[Source data]
▶

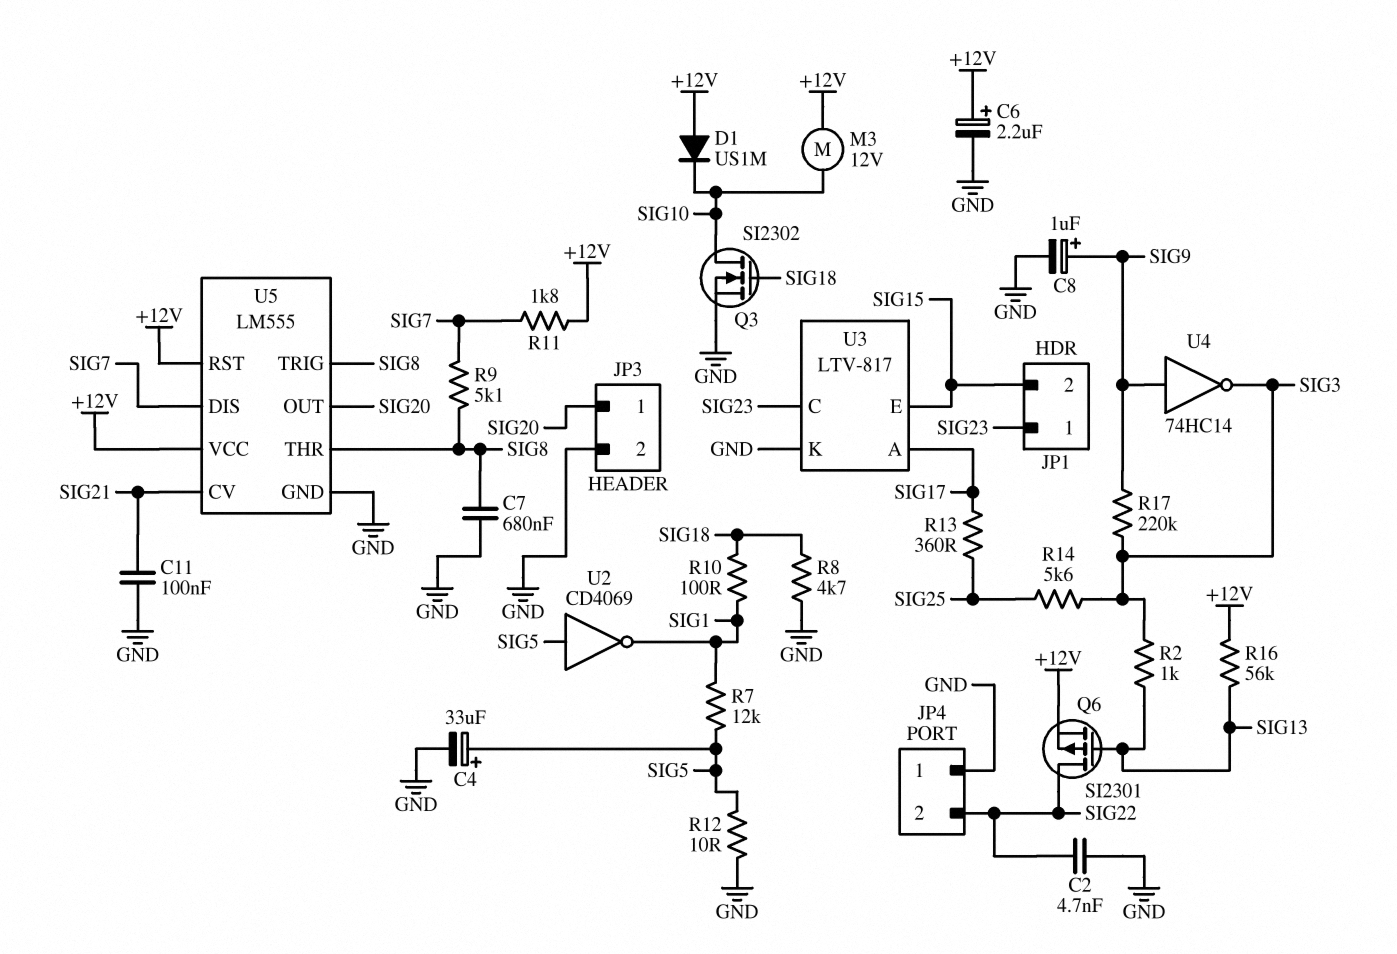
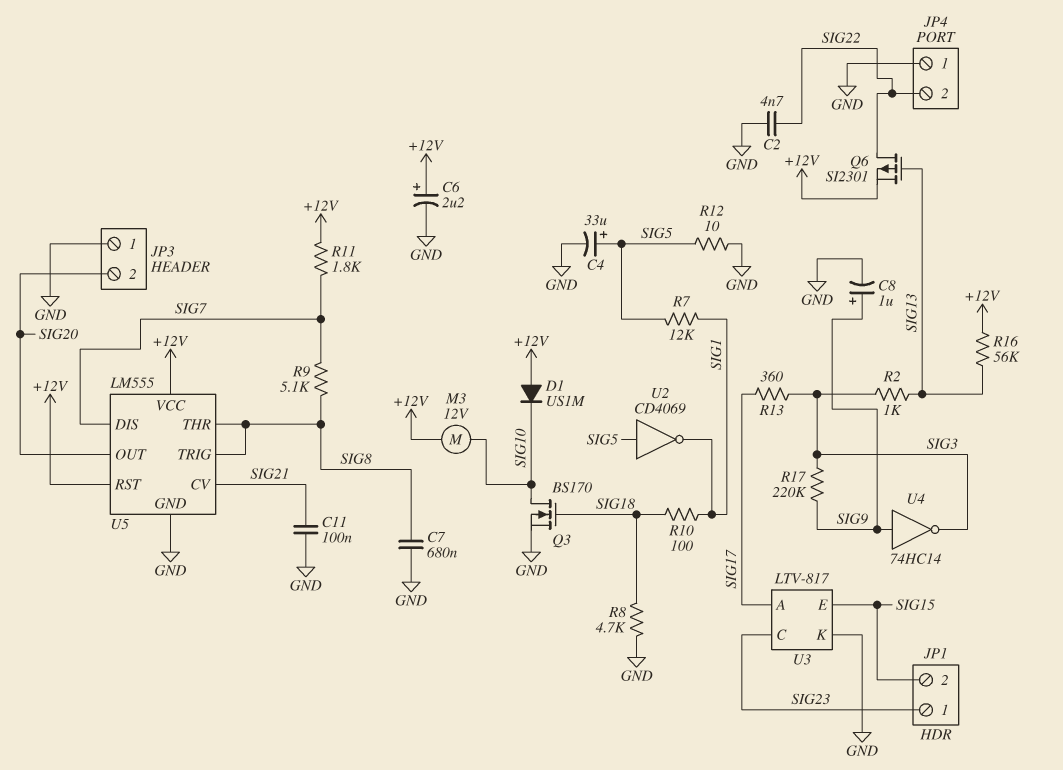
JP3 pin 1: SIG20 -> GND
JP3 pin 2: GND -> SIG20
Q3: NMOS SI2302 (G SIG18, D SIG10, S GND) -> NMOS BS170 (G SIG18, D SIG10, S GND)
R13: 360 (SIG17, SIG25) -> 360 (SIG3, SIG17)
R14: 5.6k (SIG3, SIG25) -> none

◀

PROBLEM DETAILS
Output the data above without changes, apart from leaving out the pictures.

ANSWER SECTION
JP3 pin 1: SIG20 -> GND
JP3 pin 2: GND -> SIG20
Q3: NMOS SI2302 (G SIG18, D SIG10, S GND) -> NMOS BS170 (G SIG18, D SIG10, S GND)
R13: 360 (SIG17, SIG25) -> 360 (SIG3, SIG17)
R14: 5.6k (SIG3, SIG25) -> none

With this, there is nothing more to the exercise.